## [Description of the task]
Return each entry below exactly. Skip the images.

## [Scene difference descriptions]
◆ ◆ ◆

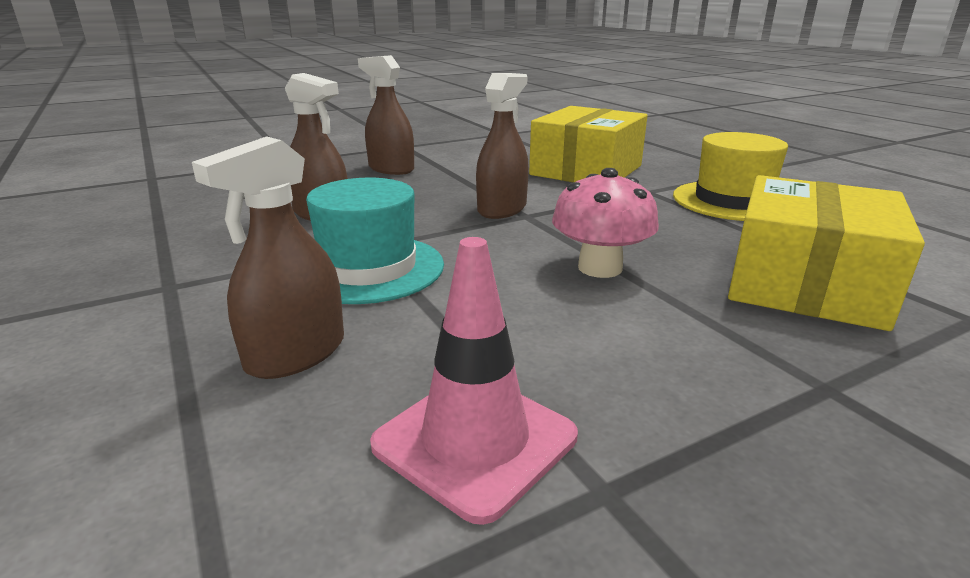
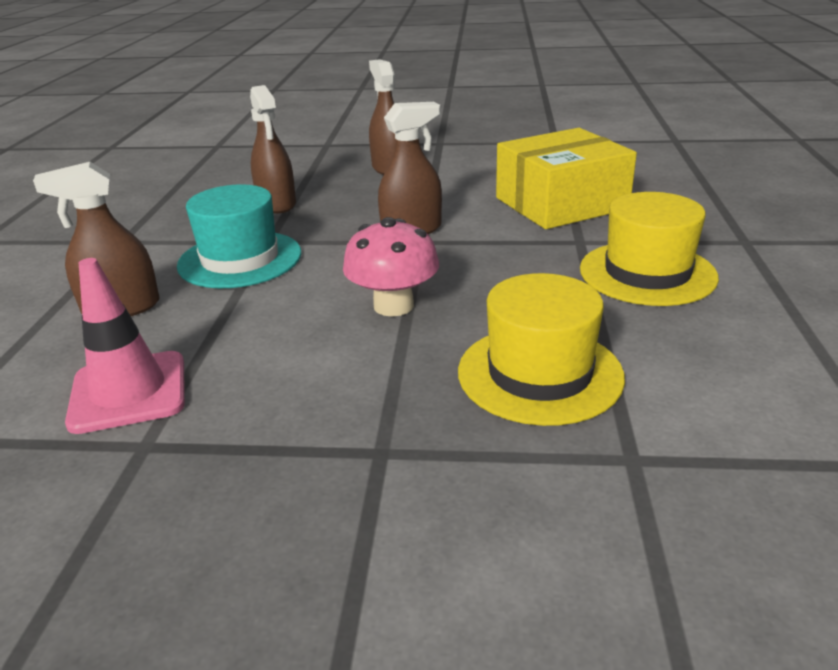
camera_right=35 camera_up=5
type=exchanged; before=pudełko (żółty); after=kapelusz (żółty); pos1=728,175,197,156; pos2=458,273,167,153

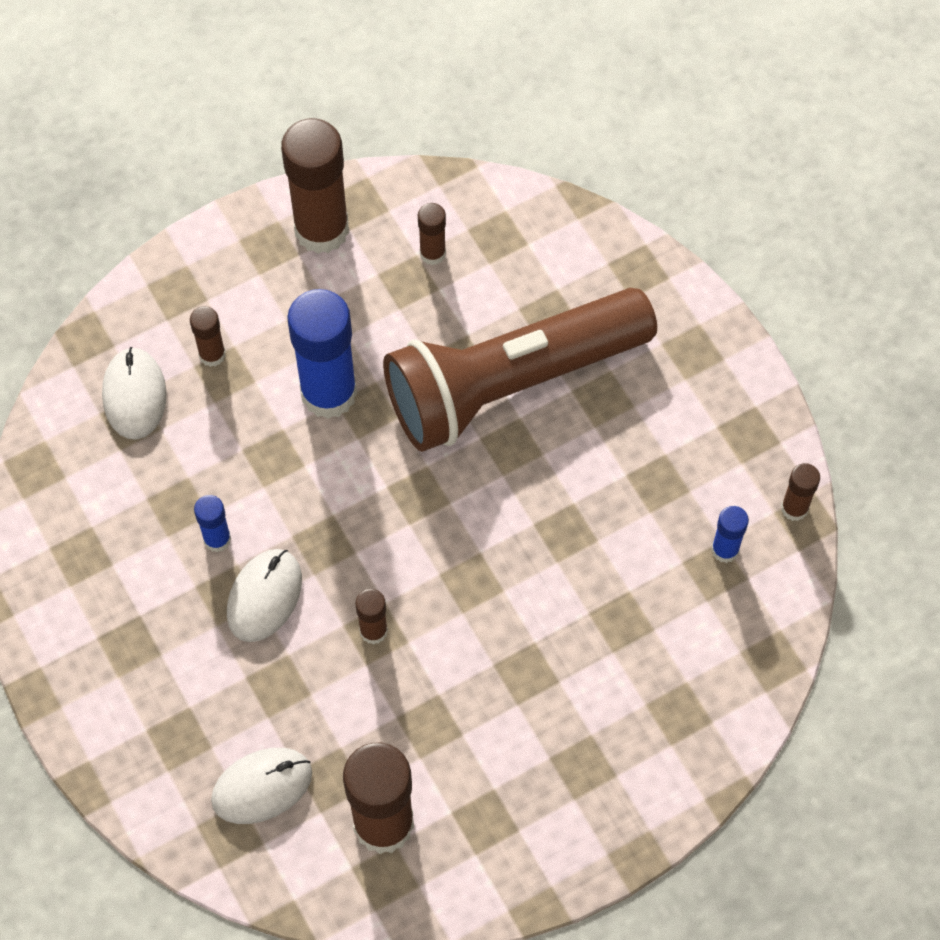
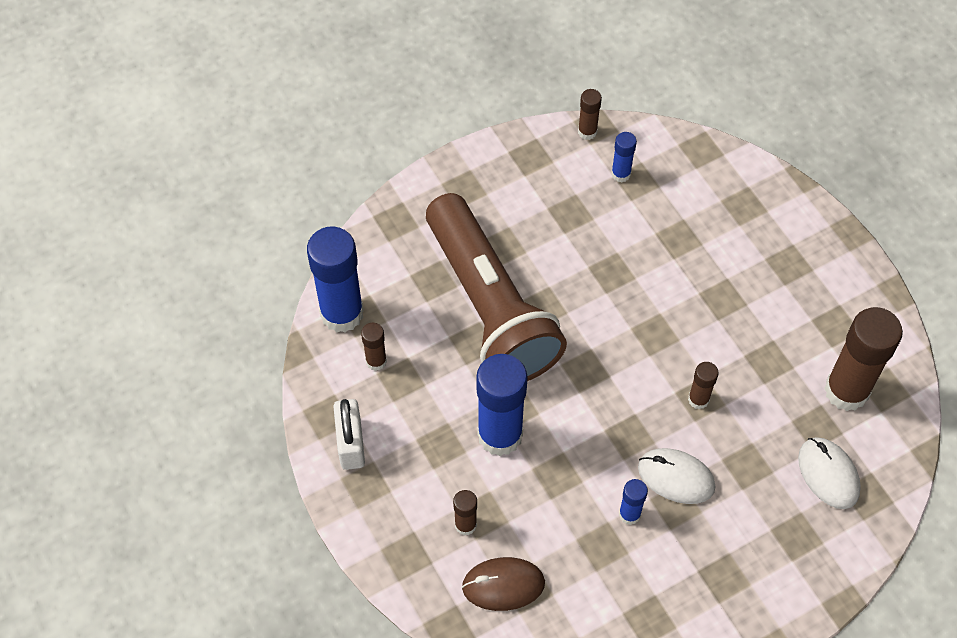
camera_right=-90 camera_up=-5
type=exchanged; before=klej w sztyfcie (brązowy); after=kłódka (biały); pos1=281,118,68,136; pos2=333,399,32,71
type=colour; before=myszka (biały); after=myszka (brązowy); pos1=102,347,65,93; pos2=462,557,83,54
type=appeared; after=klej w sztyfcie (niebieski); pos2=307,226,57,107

◆ ◆ ◆

## [Finished task]
camera_right=35 camera_up=5
type=exchanged; before=pudełko (żółty); after=kapelusz (żółty); pos1=728,175,197,156; pos2=458,273,167,153

camera_right=-90 camera_up=-5
type=exchanged; before=klej w sztyfcie (brązowy); after=kłódka (biały); pos1=281,118,68,136; pos2=333,399,32,71
type=colour; before=myszka (biały); after=myszka (brązowy); pos1=102,347,65,93; pos2=462,557,83,54
type=appeared; after=klej w sztyfcie (niebieski); pos2=307,226,57,107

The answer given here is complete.